(RECORDS SHOWN)

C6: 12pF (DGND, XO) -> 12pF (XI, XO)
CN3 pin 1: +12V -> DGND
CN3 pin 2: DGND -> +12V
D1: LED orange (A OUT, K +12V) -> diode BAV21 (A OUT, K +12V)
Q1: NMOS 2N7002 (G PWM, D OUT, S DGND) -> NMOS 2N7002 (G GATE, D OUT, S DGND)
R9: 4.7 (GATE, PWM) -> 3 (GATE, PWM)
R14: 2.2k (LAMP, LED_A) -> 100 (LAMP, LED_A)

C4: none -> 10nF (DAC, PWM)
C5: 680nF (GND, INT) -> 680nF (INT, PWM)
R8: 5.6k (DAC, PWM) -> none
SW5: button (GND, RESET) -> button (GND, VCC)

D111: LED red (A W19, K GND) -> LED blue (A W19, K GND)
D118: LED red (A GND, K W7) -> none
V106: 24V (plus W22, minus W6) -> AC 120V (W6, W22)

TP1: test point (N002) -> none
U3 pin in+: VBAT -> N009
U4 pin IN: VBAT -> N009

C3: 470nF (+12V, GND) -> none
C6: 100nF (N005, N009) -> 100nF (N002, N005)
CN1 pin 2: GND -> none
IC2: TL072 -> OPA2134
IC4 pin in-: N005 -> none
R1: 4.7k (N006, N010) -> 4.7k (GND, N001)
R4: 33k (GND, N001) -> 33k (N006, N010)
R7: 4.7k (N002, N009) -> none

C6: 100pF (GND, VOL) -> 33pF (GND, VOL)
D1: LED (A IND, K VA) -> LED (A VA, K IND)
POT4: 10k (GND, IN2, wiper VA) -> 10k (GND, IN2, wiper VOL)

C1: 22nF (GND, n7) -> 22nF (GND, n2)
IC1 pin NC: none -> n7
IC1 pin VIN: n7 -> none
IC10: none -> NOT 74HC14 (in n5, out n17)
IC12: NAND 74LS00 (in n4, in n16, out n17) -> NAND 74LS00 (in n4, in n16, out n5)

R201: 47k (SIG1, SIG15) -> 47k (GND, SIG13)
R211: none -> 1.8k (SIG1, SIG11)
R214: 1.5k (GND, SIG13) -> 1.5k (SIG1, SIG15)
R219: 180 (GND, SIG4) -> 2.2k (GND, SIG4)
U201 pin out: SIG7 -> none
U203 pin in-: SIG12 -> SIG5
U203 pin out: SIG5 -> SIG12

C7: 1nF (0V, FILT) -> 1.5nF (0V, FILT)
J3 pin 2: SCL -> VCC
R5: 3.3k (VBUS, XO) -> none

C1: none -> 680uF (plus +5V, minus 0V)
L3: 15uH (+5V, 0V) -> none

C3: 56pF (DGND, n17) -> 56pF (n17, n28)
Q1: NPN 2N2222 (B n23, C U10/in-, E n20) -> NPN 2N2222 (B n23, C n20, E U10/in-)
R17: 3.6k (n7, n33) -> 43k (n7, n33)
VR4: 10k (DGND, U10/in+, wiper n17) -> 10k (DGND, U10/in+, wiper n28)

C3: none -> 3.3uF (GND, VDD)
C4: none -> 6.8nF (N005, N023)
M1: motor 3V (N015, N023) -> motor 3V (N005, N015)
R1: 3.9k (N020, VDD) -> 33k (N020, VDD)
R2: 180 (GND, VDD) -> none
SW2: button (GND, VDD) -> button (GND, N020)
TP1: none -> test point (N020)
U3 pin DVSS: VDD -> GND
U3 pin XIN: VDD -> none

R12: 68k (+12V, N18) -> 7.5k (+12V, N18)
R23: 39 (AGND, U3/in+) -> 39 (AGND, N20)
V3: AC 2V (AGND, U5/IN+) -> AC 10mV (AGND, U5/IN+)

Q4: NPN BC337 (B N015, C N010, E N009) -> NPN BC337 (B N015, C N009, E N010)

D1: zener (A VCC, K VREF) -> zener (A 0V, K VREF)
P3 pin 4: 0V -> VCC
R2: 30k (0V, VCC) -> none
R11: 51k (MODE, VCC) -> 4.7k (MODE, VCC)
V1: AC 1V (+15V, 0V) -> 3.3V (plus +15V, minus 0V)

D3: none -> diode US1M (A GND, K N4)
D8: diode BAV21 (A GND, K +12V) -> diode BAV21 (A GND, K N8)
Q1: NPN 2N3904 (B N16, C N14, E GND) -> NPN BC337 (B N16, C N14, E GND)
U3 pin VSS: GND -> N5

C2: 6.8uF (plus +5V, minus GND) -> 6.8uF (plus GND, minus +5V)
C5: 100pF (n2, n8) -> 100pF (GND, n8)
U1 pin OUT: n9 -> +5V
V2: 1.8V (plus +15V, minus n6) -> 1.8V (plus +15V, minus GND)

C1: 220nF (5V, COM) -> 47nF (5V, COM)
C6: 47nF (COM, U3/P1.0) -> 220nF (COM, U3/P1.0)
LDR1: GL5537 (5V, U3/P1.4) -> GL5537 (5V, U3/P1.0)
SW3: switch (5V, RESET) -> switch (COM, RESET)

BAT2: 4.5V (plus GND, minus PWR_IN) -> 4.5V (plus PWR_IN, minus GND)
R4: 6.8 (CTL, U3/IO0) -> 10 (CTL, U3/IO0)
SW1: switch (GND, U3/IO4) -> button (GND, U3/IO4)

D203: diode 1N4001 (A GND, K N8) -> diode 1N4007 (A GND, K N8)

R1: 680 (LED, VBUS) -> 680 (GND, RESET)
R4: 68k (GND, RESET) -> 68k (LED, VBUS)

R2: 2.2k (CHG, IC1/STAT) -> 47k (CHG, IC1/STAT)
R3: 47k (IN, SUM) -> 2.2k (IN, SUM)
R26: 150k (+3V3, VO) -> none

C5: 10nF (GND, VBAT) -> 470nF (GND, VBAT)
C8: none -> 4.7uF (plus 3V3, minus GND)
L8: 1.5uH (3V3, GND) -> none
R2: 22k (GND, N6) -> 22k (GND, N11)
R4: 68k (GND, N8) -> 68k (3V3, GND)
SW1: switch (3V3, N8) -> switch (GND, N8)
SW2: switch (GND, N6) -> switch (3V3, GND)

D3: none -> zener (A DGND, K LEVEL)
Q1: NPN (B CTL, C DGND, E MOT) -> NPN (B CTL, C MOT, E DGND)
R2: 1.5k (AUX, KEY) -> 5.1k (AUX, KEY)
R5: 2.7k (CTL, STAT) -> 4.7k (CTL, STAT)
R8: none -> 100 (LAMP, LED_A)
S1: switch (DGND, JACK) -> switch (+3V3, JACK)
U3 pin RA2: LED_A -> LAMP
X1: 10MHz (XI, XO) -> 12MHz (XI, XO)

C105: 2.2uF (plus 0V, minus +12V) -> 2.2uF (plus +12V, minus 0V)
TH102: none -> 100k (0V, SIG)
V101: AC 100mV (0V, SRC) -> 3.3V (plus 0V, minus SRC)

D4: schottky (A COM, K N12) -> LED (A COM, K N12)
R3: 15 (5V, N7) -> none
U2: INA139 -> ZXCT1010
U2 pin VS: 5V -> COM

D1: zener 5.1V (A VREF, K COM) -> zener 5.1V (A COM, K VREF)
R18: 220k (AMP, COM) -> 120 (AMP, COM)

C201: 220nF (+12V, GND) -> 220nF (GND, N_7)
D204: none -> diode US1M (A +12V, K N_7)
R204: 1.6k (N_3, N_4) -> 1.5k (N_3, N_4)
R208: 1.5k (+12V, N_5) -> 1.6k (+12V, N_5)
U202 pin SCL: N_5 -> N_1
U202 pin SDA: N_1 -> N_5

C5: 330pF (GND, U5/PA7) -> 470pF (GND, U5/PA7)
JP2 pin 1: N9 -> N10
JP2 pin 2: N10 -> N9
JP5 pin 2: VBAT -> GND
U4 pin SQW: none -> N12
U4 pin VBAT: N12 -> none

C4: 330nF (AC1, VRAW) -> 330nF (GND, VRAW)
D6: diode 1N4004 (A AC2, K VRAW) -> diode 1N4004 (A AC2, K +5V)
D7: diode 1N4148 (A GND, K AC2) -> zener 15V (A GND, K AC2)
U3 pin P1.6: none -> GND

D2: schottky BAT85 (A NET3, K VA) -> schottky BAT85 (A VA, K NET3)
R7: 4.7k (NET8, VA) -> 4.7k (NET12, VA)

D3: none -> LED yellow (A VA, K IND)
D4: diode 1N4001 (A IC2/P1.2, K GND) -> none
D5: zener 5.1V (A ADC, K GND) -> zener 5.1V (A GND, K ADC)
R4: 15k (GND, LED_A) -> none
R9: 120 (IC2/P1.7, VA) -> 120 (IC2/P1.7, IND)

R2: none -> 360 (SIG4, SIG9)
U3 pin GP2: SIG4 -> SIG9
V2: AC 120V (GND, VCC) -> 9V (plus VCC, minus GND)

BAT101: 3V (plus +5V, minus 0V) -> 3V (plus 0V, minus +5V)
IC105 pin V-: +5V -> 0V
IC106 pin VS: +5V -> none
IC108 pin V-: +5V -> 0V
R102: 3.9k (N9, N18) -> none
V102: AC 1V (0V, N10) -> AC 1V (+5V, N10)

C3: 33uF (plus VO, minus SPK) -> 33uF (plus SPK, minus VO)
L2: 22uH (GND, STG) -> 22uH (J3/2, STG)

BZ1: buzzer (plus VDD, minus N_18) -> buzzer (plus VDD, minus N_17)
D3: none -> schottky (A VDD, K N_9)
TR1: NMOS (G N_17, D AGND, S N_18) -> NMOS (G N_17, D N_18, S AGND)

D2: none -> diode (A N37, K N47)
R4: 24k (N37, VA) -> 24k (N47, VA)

(End RECORDS SHOWN)

* [WHAT NEEDS TO BE DONE]: Print only the lines from the top of the data above down to the line holding "R201: 47k (SIG1, SIG15) -> 47k (GND, SIG13)", inclusive.

* [EXERCISE RESULT]:
C6: 12pF (DGND, XO) -> 12pF (XI, XO)
CN3 pin 1: +12V -> DGND
CN3 pin 2: DGND -> +12V
D1: LED orange (A OUT, K +12V) -> diode BAV21 (A OUT, K +12V)
Q1: NMOS 2N7002 (G PWM, D OUT, S DGND) -> NMOS 2N7002 (G GATE, D OUT, S DGND)
R9: 4.7 (GATE, PWM) -> 3 (GATE, PWM)
R14: 2.2k (LAMP, LED_A) -> 100 (LAMP, LED_A)

C4: none -> 10nF (DAC, PWM)
C5: 680nF (GND, INT) -> 680nF (INT, PWM)
R8: 5.6k (DAC, PWM) -> none
SW5: button (GND, RESET) -> button (GND, VCC)

D111: LED red (A W19, K GND) -> LED blue (A W19, K GND)
D118: LED red (A GND, K W7) -> none
V106: 24V (plus W22, minus W6) -> AC 120V (W6, W22)

TP1: test point (N002) -> none
U3 pin in+: VBAT -> N009
U4 pin IN: VBAT -> N009

C3: 470nF (+12V, GND) -> none
C6: 100nF (N005, N009) -> 100nF (N002, N005)
CN1 pin 2: GND -> none
IC2: TL072 -> OPA2134
IC4 pin in-: N005 -> none
R1: 4.7k (N006, N010) -> 4.7k (GND, N001)
R4: 33k (GND, N001) -> 33k (N006, N010)
R7: 4.7k (N002, N009) -> none

C6: 100pF (GND, VOL) -> 33pF (GND, VOL)
D1: LED (A IND, K VA) -> LED (A VA, K IND)
POT4: 10k (GND, IN2, wiper VA) -> 10k (GND, IN2, wiper VOL)

C1: 22nF (GND, n7) -> 22nF (GND, n2)
IC1 pin NC: none -> n7
IC1 pin VIN: n7 -> none
IC10: none -> NOT 74HC14 (in n5, out n17)
IC12: NAND 74LS00 (in n4, in n16, out n17) -> NAND 74LS00 (in n4, in n16, out n5)

R201: 47k (SIG1, SIG15) -> 47k (GND, SIG13)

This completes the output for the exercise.